%%

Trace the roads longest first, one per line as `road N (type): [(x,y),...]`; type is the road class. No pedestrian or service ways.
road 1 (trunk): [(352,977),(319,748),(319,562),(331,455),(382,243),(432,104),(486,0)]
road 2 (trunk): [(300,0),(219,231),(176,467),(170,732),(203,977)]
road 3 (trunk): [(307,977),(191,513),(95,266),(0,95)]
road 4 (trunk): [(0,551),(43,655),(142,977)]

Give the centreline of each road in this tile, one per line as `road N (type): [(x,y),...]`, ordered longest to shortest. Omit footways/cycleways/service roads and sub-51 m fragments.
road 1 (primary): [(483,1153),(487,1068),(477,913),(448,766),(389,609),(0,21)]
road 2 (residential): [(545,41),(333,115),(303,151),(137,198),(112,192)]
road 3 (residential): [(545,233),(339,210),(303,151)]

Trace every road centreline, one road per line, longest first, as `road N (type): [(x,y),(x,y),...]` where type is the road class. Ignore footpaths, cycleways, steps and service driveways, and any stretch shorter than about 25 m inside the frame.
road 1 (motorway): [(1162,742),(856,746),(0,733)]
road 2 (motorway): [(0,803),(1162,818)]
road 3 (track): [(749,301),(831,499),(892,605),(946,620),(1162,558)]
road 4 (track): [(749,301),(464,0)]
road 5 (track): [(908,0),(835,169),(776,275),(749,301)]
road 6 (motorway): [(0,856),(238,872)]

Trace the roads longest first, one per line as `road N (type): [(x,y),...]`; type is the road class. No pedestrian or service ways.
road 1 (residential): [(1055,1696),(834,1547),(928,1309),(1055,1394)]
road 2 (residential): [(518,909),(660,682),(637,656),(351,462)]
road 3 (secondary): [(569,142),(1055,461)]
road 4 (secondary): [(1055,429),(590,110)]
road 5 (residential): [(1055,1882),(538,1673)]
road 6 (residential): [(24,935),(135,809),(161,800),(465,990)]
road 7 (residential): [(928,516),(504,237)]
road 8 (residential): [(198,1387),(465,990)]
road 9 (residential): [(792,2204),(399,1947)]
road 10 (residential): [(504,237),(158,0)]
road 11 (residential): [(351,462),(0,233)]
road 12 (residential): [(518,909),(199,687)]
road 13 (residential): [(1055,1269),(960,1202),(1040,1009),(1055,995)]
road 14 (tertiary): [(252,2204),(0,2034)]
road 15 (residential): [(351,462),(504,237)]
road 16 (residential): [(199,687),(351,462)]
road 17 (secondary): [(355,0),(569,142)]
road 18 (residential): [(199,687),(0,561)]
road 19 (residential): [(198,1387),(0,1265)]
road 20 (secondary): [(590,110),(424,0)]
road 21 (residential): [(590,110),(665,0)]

%%

## Work to complete
Your answer should be the lines from the one that contains "Give the centreline" through the last line of the material, copied exactly.

## Result of the task
Give the centreline of each road in this tile, one per line as `road N (type): [(x,y),...]`, ordered longest to shortest. Omit footways/cycleways/service roads and sub-51 m fragments.
road 1 (primary): [(483,1153),(487,1068),(477,913),(448,766),(389,609),(0,21)]
road 2 (residential): [(545,41),(333,115),(303,151),(137,198),(112,192)]
road 3 (residential): [(545,233),(339,210),(303,151)]

Trace every road centreline, one road per line, longest first, as `road N (type): [(x,y),(x,y),...]` where type is the road class. Ignore footpaths, cycleways, steps and service driveways, and any stretch shorter than about 25 m inside the frame.
road 1 (motorway): [(1162,742),(856,746),(0,733)]
road 2 (motorway): [(0,803),(1162,818)]
road 3 (track): [(749,301),(831,499),(892,605),(946,620),(1162,558)]
road 4 (track): [(749,301),(464,0)]
road 5 (track): [(908,0),(835,169),(776,275),(749,301)]
road 6 (motorway): [(0,856),(238,872)]

Trace the roads longest first, one per line as `road N (type): [(x,y),...]`; type is the road class. No pedestrian or service ways.
road 1 (residential): [(1055,1696),(834,1547),(928,1309),(1055,1394)]
road 2 (residential): [(518,909),(660,682),(637,656),(351,462)]
road 3 (secondary): [(569,142),(1055,461)]
road 4 (secondary): [(1055,429),(590,110)]
road 5 (residential): [(1055,1882),(538,1673)]
road 6 (residential): [(24,935),(135,809),(161,800),(465,990)]
road 7 (residential): [(928,516),(504,237)]
road 8 (residential): [(198,1387),(465,990)]
road 9 (residential): [(792,2204),(399,1947)]
road 10 (residential): [(504,237),(158,0)]
road 11 (residential): [(351,462),(0,233)]
road 12 (residential): [(518,909),(199,687)]
road 13 (residential): [(1055,1269),(960,1202),(1040,1009),(1055,995)]
road 14 (tertiary): [(252,2204),(0,2034)]
road 15 (residential): [(351,462),(504,237)]
road 16 (residential): [(199,687),(351,462)]
road 17 (secondary): [(355,0),(569,142)]
road 18 (residential): [(199,687),(0,561)]
road 19 (residential): [(198,1387),(0,1265)]
road 20 (secondary): [(590,110),(424,0)]
road 21 (residential): [(590,110),(665,0)]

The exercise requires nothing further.